__DIRECTIONS FOR THIS TASK__. Your answer should consist of the lines below that hold the word "RELAY".

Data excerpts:
- - - - -
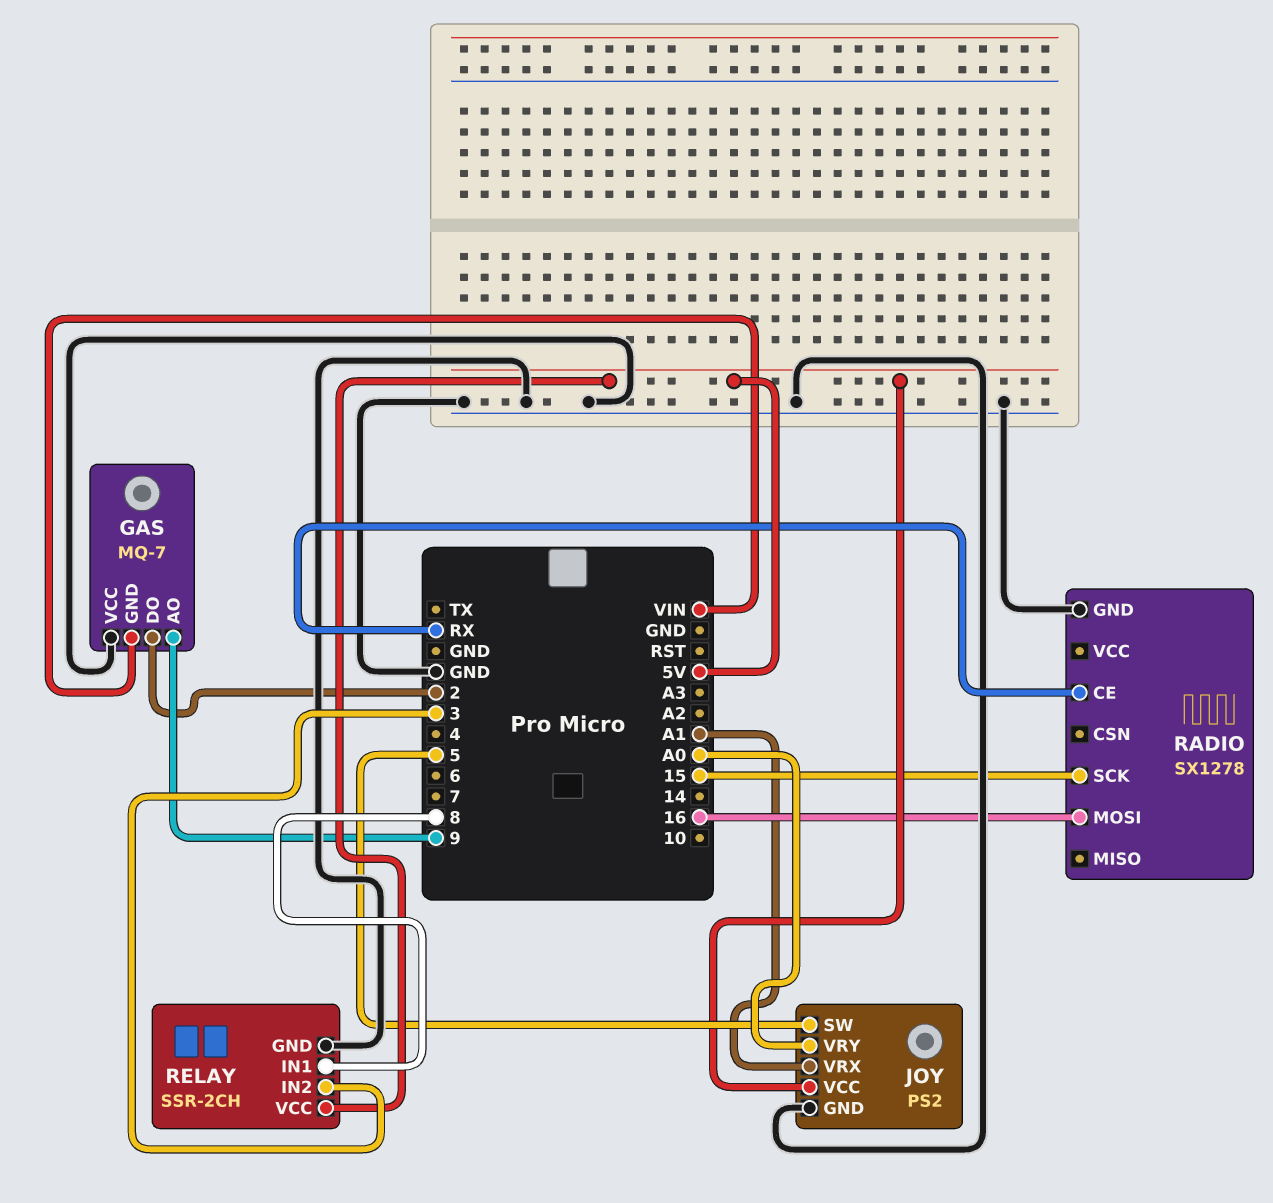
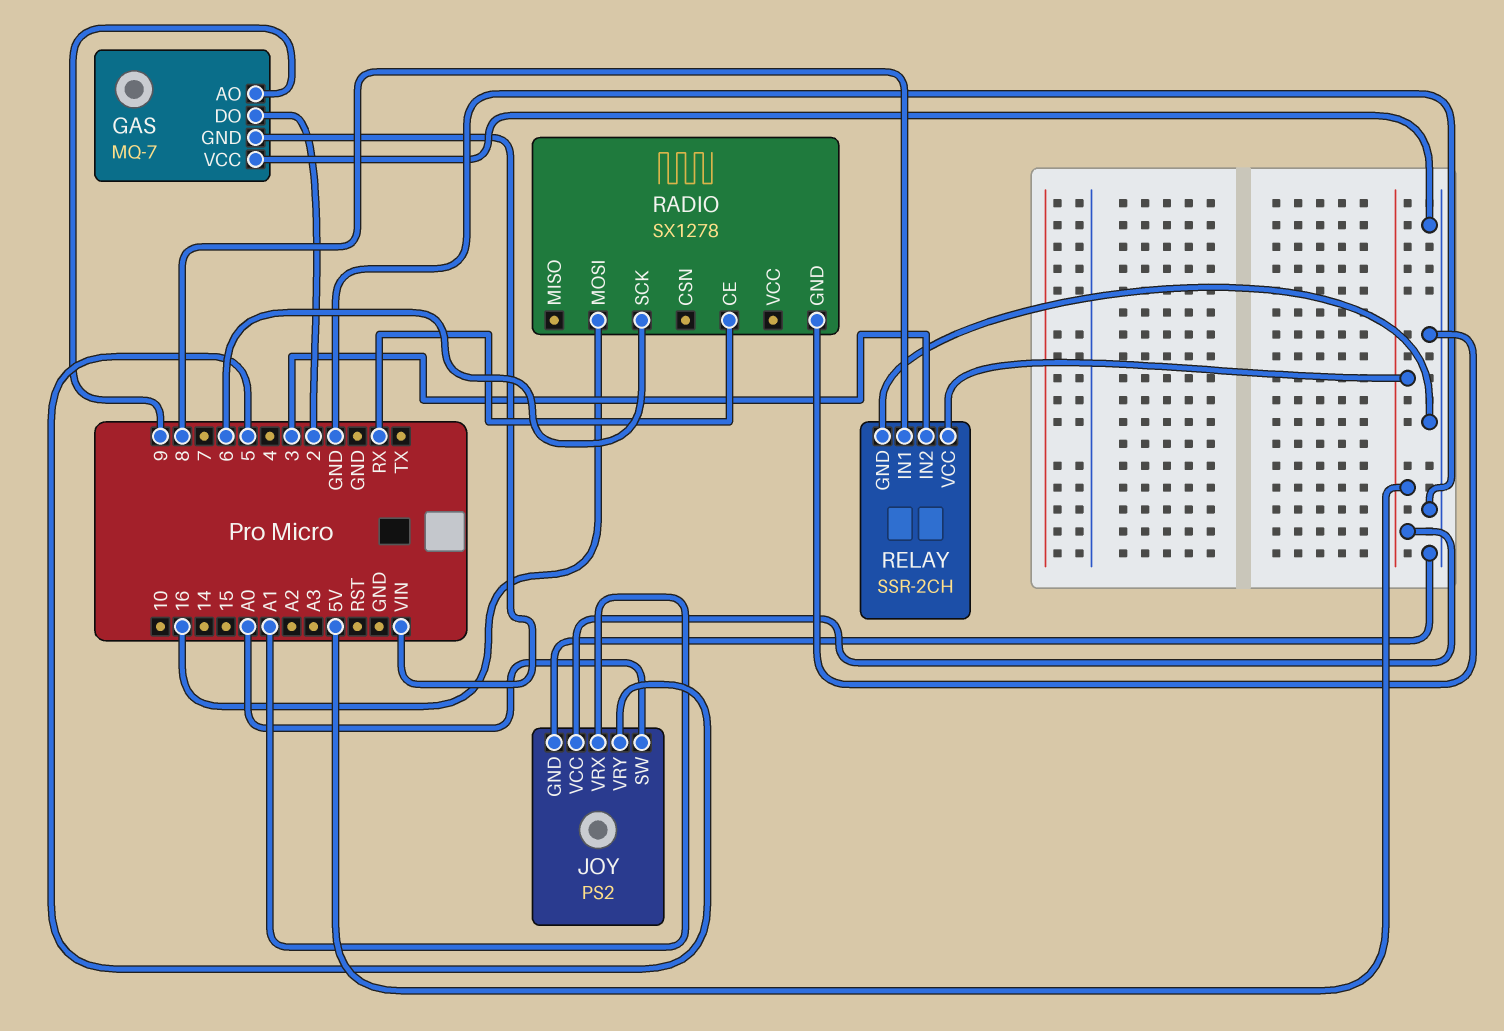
JOY pin SW: 5 -> A0
JOY pin VRY: A0 -> 5
RADIO pin SCK: 15 -> 6

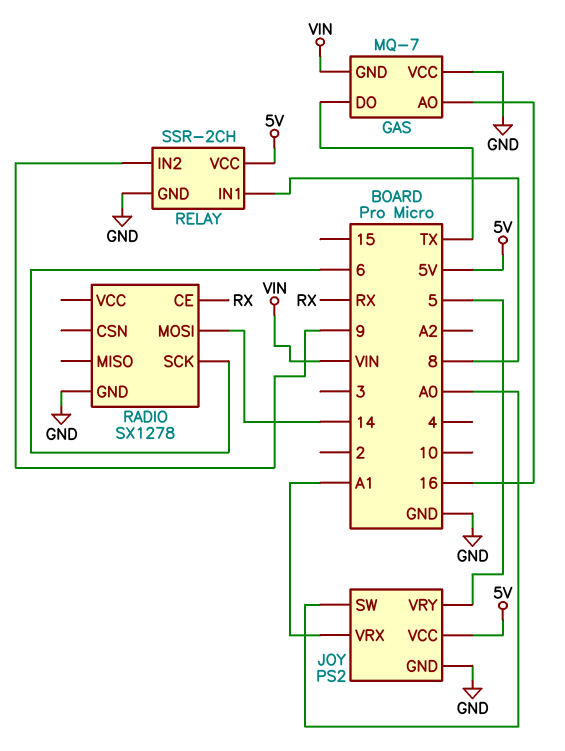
GAS pin AO: 9 -> 16
GAS pin DO: 2 -> TX
RADIO pin MOSI: 16 -> 14
RELAY pin IN2: 3 -> 9

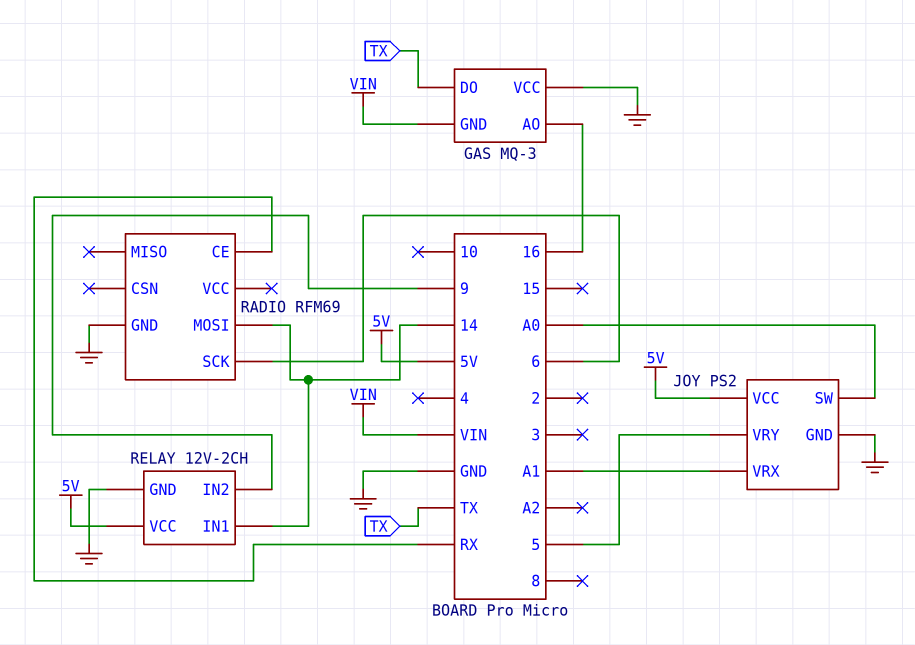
GAS: MQ-7 -> MQ-3
RADIO: SX1278 -> RFM69
RELAY: SSR-2CH -> 12V-2CH
RELAY pin IN1: 8 -> 14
- - - - -
__RESULT OF THE EXERCISE__.
RELAY pin IN2: 3 -> 9
RELAY: SSR-2CH -> 12V-2CH
RELAY pin IN1: 8 -> 14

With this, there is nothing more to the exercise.